Segment Open

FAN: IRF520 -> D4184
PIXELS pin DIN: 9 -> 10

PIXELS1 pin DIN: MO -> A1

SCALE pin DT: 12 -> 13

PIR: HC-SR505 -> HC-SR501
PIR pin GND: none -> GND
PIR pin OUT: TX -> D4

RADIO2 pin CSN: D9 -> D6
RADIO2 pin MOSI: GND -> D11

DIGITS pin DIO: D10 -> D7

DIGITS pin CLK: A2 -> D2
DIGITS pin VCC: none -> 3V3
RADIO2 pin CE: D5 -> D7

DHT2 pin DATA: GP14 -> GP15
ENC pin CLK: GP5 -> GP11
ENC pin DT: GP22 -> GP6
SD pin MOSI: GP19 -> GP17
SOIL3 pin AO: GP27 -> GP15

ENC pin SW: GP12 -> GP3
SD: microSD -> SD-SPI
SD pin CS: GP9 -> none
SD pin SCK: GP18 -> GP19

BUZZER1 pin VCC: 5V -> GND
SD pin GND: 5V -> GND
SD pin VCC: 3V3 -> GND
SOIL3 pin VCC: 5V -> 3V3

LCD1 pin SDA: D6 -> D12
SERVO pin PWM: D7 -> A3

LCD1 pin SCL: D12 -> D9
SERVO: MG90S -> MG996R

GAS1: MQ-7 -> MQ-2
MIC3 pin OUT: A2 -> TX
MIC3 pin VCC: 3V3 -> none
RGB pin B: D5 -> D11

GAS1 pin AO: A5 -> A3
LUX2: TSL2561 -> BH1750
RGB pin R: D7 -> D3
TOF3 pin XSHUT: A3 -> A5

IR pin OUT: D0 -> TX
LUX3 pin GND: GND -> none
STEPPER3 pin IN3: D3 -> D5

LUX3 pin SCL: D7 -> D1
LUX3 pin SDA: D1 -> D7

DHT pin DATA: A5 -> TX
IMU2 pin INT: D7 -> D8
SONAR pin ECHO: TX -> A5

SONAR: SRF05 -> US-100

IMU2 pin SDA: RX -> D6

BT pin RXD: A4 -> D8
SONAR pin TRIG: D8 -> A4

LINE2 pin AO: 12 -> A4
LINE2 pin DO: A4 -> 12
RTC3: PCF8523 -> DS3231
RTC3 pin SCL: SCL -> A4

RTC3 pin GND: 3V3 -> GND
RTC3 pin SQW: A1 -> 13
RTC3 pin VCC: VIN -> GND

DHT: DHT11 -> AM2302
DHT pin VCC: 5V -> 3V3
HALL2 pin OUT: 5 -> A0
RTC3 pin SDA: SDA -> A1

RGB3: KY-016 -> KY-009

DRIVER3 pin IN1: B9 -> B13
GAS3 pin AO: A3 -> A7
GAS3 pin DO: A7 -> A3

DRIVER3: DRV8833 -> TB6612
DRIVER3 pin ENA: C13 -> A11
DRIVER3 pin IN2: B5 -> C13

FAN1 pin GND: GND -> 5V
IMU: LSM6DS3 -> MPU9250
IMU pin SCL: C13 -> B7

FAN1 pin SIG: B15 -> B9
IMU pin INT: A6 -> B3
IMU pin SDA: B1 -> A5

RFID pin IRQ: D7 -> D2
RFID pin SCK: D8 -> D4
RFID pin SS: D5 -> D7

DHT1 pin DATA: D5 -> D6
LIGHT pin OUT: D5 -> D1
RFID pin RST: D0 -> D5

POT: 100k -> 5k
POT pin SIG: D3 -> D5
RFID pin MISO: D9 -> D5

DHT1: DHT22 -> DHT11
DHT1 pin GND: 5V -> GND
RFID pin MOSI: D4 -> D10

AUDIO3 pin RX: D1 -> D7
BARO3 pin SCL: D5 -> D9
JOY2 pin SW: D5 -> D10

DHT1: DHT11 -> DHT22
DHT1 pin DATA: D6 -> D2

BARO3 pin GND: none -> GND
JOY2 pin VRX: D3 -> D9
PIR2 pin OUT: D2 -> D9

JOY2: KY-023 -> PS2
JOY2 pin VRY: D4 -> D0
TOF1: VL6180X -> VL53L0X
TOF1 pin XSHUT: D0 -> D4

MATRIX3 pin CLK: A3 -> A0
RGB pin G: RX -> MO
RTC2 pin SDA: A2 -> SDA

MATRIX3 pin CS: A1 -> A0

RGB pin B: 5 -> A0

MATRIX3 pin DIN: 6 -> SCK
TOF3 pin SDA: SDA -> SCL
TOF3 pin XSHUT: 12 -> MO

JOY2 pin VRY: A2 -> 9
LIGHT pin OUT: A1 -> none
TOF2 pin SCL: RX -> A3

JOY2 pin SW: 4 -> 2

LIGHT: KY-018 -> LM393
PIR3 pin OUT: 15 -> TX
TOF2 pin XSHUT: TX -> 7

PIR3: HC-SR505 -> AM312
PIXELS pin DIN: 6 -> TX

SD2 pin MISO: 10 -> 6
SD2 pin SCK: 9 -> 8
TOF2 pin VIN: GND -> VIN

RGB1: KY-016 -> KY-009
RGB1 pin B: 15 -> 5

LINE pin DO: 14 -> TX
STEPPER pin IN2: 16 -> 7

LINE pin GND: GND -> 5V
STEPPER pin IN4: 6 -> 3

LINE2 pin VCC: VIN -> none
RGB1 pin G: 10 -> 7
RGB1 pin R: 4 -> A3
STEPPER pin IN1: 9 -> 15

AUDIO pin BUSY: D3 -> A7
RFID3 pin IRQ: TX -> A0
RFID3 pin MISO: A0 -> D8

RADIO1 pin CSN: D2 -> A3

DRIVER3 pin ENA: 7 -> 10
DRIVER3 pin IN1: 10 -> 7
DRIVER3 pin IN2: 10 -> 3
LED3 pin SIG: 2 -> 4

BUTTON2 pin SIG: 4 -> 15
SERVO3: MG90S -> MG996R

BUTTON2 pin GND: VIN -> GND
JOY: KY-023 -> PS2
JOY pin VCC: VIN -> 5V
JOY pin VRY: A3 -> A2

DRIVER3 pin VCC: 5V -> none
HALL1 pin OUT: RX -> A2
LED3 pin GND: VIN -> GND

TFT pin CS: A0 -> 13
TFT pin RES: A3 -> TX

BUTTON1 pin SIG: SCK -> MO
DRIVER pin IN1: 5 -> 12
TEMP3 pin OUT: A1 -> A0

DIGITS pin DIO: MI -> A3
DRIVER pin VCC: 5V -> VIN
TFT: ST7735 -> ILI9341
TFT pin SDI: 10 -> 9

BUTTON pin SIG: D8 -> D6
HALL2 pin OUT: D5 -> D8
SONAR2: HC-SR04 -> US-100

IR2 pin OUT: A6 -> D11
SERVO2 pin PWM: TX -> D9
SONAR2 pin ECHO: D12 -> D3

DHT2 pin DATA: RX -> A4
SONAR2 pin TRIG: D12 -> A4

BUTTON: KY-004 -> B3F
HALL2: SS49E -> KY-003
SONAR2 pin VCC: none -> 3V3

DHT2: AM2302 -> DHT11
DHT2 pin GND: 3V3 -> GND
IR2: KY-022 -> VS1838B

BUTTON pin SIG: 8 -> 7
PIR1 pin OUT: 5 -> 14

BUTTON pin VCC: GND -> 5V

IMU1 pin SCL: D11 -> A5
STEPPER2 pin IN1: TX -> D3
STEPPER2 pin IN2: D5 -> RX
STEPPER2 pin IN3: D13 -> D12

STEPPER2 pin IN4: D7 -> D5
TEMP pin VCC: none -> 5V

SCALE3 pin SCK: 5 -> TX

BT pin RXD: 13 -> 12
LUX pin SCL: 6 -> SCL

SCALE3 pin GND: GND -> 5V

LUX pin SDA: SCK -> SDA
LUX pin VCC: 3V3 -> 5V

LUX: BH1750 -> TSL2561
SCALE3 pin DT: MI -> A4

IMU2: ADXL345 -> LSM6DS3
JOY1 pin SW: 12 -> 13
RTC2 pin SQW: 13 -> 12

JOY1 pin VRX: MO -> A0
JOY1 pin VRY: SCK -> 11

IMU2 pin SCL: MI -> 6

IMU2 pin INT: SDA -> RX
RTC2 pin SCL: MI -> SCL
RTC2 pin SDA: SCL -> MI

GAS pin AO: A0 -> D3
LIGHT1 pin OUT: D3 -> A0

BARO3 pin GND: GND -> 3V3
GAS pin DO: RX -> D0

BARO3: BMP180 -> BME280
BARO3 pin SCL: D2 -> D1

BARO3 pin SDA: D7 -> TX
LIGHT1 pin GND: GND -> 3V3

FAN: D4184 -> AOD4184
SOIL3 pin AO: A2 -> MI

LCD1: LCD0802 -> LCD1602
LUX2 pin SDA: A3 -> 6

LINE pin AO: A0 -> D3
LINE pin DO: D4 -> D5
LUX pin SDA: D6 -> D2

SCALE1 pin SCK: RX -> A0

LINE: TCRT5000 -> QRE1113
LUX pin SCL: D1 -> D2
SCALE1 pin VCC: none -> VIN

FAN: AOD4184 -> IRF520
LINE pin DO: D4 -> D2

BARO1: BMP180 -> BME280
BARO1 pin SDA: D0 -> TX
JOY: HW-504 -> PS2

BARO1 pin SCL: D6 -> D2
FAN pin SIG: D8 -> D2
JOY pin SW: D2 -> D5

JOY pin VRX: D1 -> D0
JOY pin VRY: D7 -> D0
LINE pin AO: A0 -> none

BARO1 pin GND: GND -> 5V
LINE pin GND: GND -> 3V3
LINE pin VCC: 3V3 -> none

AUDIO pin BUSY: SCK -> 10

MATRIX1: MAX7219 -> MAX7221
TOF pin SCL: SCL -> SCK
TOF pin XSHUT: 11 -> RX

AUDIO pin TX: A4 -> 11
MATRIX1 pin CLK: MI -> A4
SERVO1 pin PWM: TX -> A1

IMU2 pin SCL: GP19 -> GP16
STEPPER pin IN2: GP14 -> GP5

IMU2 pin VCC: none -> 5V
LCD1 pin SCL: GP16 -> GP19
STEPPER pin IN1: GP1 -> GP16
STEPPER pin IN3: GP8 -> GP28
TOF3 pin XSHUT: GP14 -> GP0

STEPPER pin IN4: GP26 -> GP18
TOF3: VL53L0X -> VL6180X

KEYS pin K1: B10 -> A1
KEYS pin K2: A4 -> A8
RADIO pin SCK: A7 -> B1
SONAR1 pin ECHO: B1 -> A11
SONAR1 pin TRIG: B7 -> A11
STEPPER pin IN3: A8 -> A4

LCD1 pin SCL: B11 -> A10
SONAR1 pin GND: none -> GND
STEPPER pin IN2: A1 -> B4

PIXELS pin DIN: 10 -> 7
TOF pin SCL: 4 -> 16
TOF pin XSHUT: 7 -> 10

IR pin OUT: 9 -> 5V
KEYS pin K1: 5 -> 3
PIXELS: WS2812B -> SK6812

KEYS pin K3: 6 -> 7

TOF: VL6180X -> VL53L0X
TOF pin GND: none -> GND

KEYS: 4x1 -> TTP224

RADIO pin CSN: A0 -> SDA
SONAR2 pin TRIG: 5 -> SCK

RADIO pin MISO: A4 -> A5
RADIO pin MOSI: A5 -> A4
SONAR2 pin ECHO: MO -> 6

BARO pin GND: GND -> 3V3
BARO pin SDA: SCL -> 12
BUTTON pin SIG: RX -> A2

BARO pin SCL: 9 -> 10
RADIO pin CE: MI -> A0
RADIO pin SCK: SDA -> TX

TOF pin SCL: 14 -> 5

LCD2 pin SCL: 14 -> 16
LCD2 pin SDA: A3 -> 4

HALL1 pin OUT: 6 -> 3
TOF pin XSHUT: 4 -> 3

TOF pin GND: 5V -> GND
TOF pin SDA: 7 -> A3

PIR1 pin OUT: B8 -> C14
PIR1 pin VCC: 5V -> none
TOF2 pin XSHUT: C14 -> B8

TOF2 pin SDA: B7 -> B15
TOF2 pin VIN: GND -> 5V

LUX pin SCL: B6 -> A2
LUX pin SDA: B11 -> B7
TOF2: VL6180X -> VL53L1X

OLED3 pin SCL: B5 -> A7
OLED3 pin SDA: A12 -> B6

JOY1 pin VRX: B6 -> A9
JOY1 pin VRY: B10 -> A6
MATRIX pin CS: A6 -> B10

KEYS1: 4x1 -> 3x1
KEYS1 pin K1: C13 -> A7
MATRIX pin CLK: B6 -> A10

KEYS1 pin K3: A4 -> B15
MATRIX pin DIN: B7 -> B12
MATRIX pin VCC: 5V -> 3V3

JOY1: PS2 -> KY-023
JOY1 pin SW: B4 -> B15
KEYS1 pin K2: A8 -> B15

Segment Closed

=== How to complete this task ===
In the data above, which lines lie between the line with "IMU pin SCL: C13 -> B7" and the line with "TOF1: VL6180X -> VL53L0X", inclusive? Print those lines exactly and nothing else.

=== Exercise output ===
IMU pin SCL: C13 -> B7

FAN1 pin SIG: B15 -> B9
IMU pin INT: A6 -> B3
IMU pin SDA: B1 -> A5

RFID pin IRQ: D7 -> D2
RFID pin SCK: D8 -> D4
RFID pin SS: D5 -> D7

DHT1 pin DATA: D5 -> D6
LIGHT pin OUT: D5 -> D1
RFID pin RST: D0 -> D5

POT: 100k -> 5k
POT pin SIG: D3 -> D5
RFID pin MISO: D9 -> D5

DHT1: DHT22 -> DHT11
DHT1 pin GND: 5V -> GND
RFID pin MOSI: D4 -> D10

AUDIO3 pin RX: D1 -> D7
BARO3 pin SCL: D5 -> D9
JOY2 pin SW: D5 -> D10

DHT1: DHT11 -> DHT22
DHT1 pin DATA: D6 -> D2

BARO3 pin GND: none -> GND
JOY2 pin VRX: D3 -> D9
PIR2 pin OUT: D2 -> D9

JOY2: KY-023 -> PS2
JOY2 pin VRY: D4 -> D0
TOF1: VL6180X -> VL53L0X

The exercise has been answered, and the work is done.